* **PROBLEM TO SOLVE**: Write out exactly, with both ends included, the lines that run from the line containing "none -> pink brick B1:C1 level 1" to the end of the entries. Pictures are not part of the answer.

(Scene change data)
%%

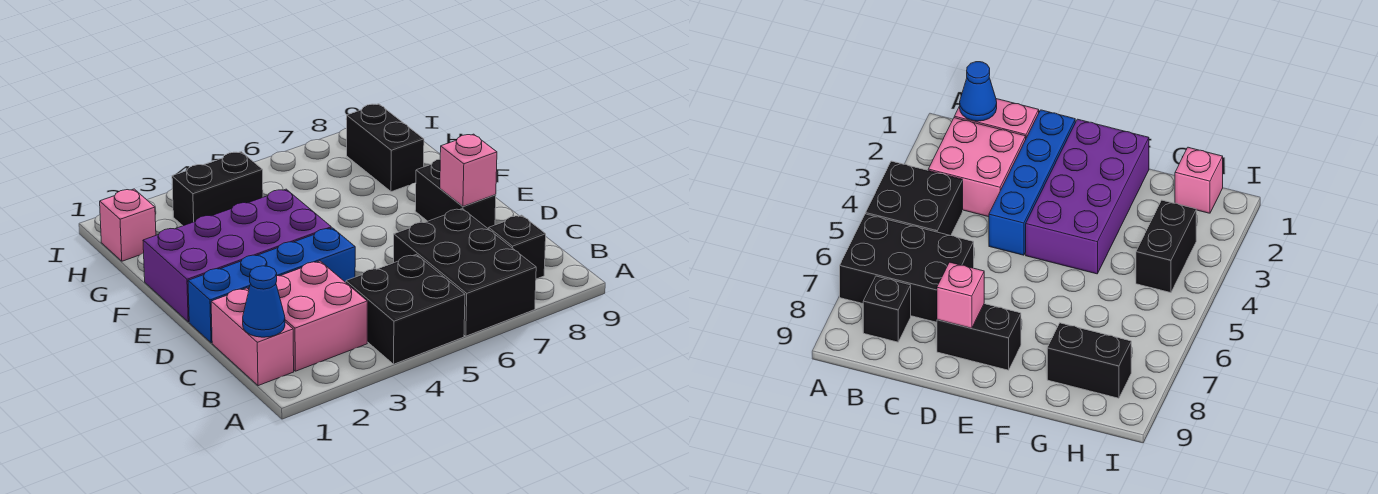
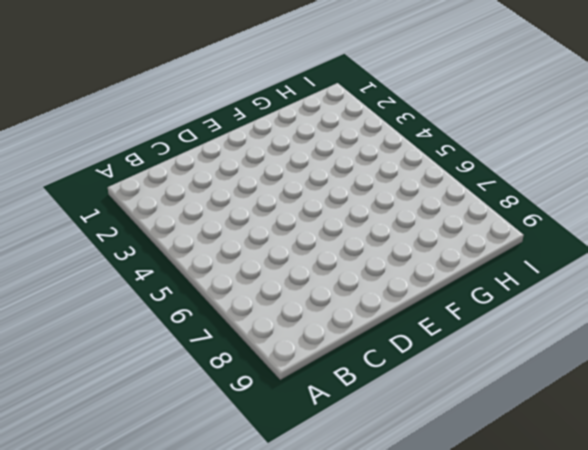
none -> black brick A4:B5 level 1
none -> black brick A6:C7 level 1
none -> pink brick B1:C1 level 1

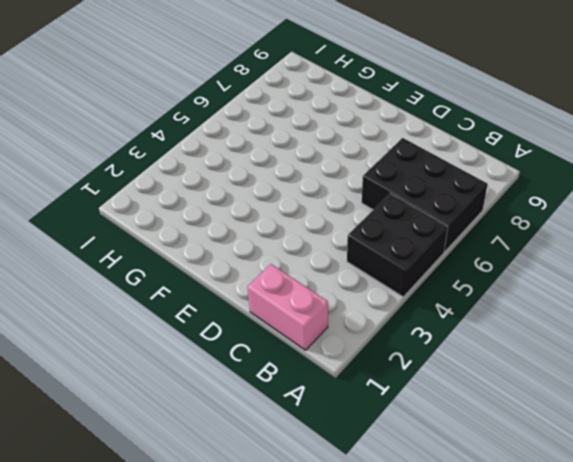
none -> pink brick B2:C3 level 1
none -> black brick B8 level 1
none -> blue brick D1:D4 level 1

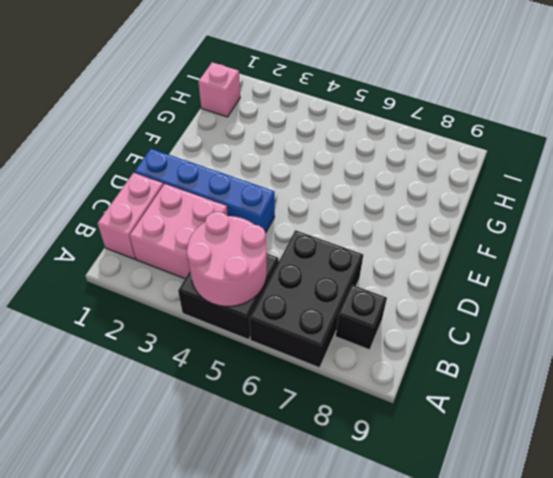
pink round brick A4:B5 level 2 -> none
none -> black brick D8:E8 level 1
none -> purple brick E1:F4 level 1
none -> black brick G8:H8 level 1

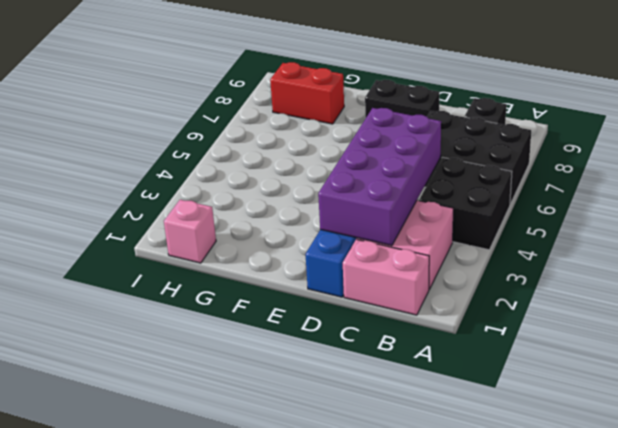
purple brick C2:D5 level 2 -> purple brick E1:F4 level 1
red brick G8:H8 level 1 -> black brick G8:H8 level 1
none -> black brick H3:H4 level 1
none -> blue cone B1 level 2
none -> pink brick D8 level 2

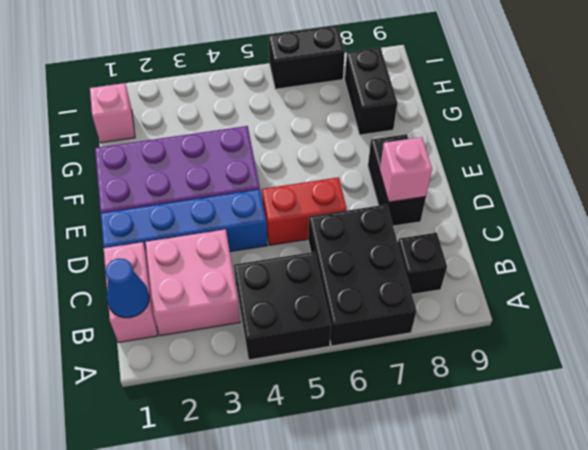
red brick D5:D6 level 1 -> none
black brick I6:I7 level 1 -> black brick H3:H4 level 1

%%

* **ANSWER TO THE PROBLEM**:
none -> pink brick B1:C1 level 1

none -> pink brick B2:C3 level 1
none -> black brick B8 level 1
none -> blue brick D1:D4 level 1

pink round brick A4:B5 level 2 -> none
none -> black brick D8:E8 level 1
none -> purple brick E1:F4 level 1
none -> black brick G8:H8 level 1

purple brick C2:D5 level 2 -> purple brick E1:F4 level 1
red brick G8:H8 level 1 -> black brick G8:H8 level 1
none -> black brick H3:H4 level 1
none -> blue cone B1 level 2
none -> pink brick D8 level 2

red brick D5:D6 level 1 -> none
black brick I6:I7 level 1 -> black brick H3:H4 level 1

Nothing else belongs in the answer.